Though the entries contain pictures, the copy you make should hold only the rest, exactly as written.

________________________________________

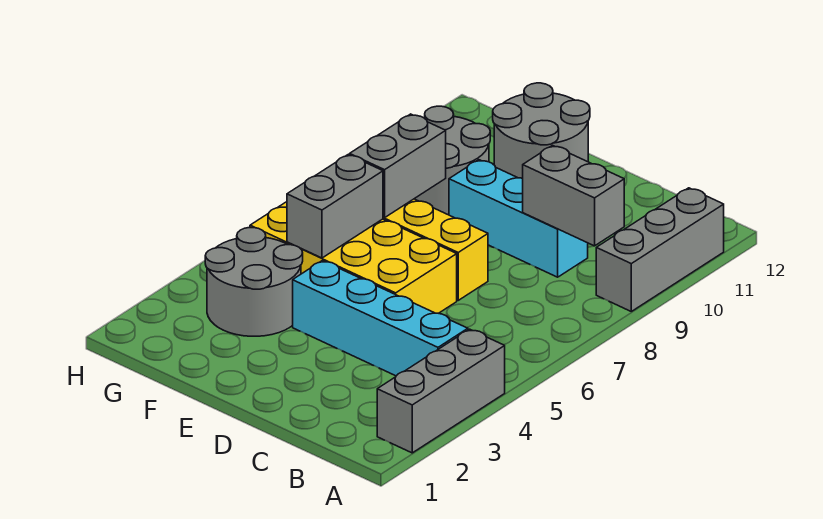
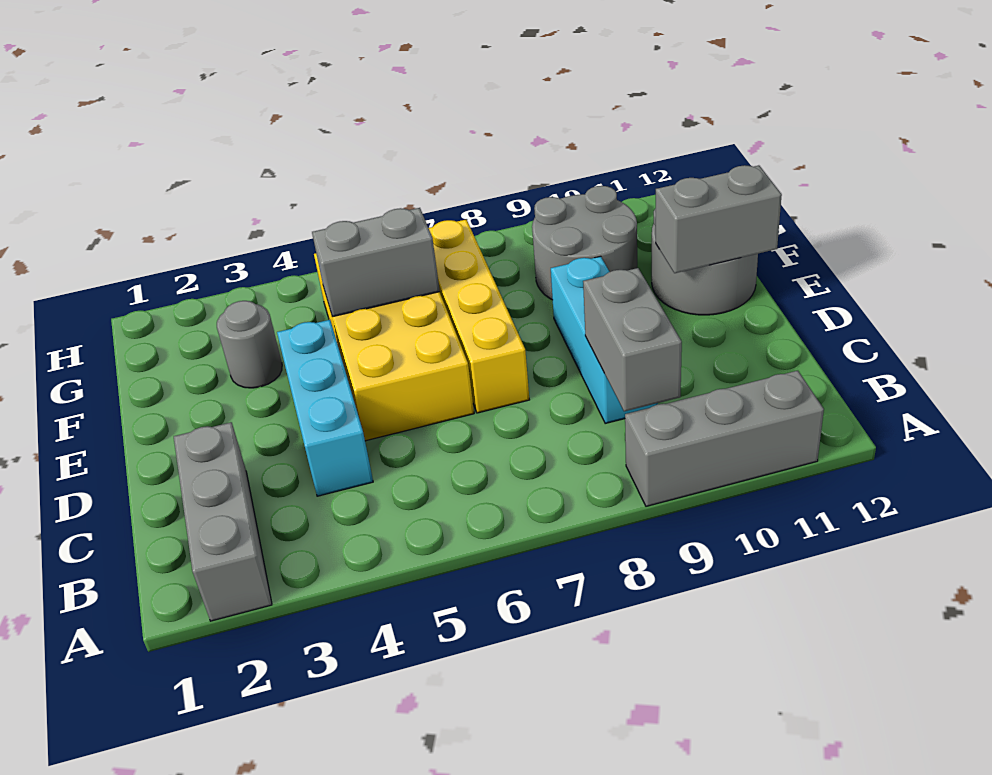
grey brick A2:A4 level 1 -> grey brick A2:C2 level 1
cyan brick B4:E4 level 1 -> cyan brick C4:E4 level 1
grey round brick F3:G4 level 1 -> grey round brick F3 level 1
grey brick F7:F8 level 2 -> grey brick E11:E12 level 2

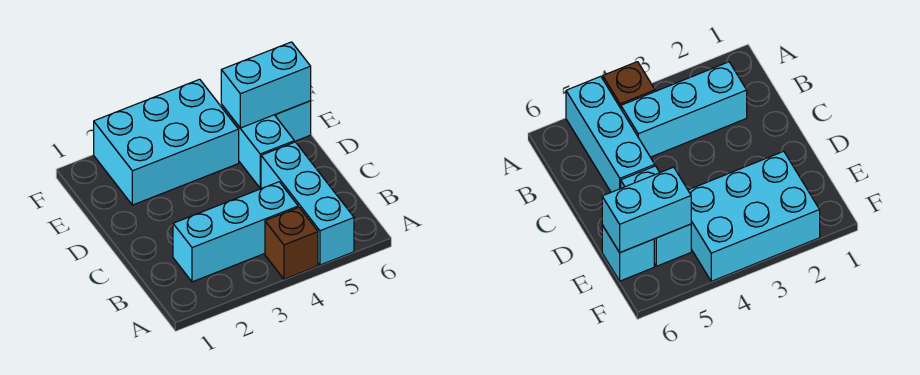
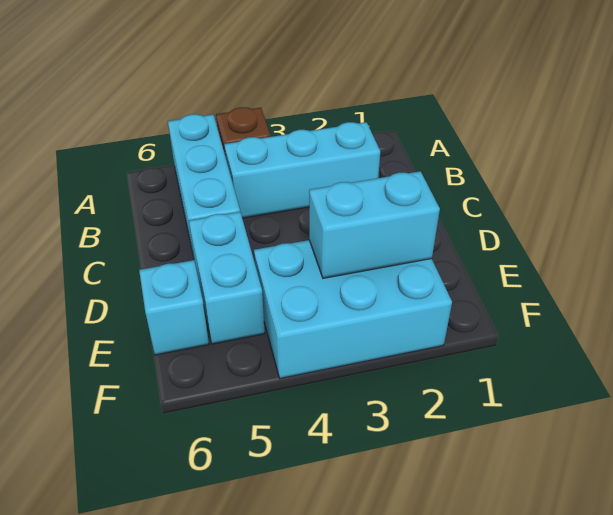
cyan brick E5:E6 level 2 -> cyan brick E2:E3 level 2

________________________________________

Task response:
grey brick A2:A4 level 1 -> grey brick A2:C2 level 1
cyan brick B4:E4 level 1 -> cyan brick C4:E4 level 1
grey round brick F3:G4 level 1 -> grey round brick F3 level 1
grey brick F7:F8 level 2 -> grey brick E11:E12 level 2

cyan brick E5:E6 level 2 -> cyan brick E2:E3 level 2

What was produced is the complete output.